Your instructions
Each line of the records that holds the word "diode" should be copied out.

Structured diff data:
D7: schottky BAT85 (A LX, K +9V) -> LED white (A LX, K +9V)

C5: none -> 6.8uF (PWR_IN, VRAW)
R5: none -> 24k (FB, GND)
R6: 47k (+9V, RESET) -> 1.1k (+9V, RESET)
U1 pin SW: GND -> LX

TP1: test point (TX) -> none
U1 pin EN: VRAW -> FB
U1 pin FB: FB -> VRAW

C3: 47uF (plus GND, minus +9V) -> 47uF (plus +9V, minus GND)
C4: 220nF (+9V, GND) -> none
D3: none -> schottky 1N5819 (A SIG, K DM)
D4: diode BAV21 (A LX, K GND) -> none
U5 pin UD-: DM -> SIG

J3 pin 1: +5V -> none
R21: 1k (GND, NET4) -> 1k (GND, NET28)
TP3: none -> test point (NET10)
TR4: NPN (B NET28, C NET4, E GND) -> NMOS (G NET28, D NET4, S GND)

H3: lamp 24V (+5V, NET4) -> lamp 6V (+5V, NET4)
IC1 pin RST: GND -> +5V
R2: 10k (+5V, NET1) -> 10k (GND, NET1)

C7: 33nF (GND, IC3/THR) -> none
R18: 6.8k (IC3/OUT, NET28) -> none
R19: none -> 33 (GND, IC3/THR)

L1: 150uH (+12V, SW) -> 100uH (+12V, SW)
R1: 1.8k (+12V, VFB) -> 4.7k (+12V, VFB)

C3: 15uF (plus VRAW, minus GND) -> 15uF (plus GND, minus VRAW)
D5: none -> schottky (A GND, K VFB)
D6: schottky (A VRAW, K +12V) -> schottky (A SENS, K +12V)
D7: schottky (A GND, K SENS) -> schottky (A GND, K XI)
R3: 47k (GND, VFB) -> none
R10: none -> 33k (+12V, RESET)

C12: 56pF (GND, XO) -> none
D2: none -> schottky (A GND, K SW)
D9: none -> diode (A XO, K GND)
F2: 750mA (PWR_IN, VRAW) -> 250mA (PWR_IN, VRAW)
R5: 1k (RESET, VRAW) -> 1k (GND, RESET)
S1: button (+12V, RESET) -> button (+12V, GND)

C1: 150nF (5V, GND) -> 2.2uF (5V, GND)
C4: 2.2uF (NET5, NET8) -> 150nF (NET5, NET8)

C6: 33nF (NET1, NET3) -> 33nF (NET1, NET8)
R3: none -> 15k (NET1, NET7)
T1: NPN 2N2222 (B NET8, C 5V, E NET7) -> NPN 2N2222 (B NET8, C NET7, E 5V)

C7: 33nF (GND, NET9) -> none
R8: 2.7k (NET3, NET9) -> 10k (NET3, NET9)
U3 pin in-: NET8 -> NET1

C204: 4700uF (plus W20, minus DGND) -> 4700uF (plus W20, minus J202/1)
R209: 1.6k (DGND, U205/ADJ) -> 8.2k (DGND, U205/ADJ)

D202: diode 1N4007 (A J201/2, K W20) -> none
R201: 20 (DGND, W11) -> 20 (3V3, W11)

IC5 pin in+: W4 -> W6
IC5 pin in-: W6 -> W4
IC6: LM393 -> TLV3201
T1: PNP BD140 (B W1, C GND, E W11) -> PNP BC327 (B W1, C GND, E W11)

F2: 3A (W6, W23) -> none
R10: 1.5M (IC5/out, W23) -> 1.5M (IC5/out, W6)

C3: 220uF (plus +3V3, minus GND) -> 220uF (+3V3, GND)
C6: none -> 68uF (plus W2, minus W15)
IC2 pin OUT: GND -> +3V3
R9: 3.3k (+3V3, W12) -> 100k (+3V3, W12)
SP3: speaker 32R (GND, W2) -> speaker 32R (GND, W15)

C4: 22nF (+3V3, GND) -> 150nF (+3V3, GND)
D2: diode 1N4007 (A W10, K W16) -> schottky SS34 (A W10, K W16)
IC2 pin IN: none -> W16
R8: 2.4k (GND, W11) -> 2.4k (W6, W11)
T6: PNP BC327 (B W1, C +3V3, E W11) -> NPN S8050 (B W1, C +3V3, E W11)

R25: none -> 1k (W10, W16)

Exercise result
D4: diode BAV21 (A LX, K GND) -> none
D9: none -> diode (A XO, K GND)
D202: diode 1N4007 (A J201/2, K W20) -> none
D2: diode 1N4007 (A W10, K W16) -> schottky SS34 (A W10, K W16)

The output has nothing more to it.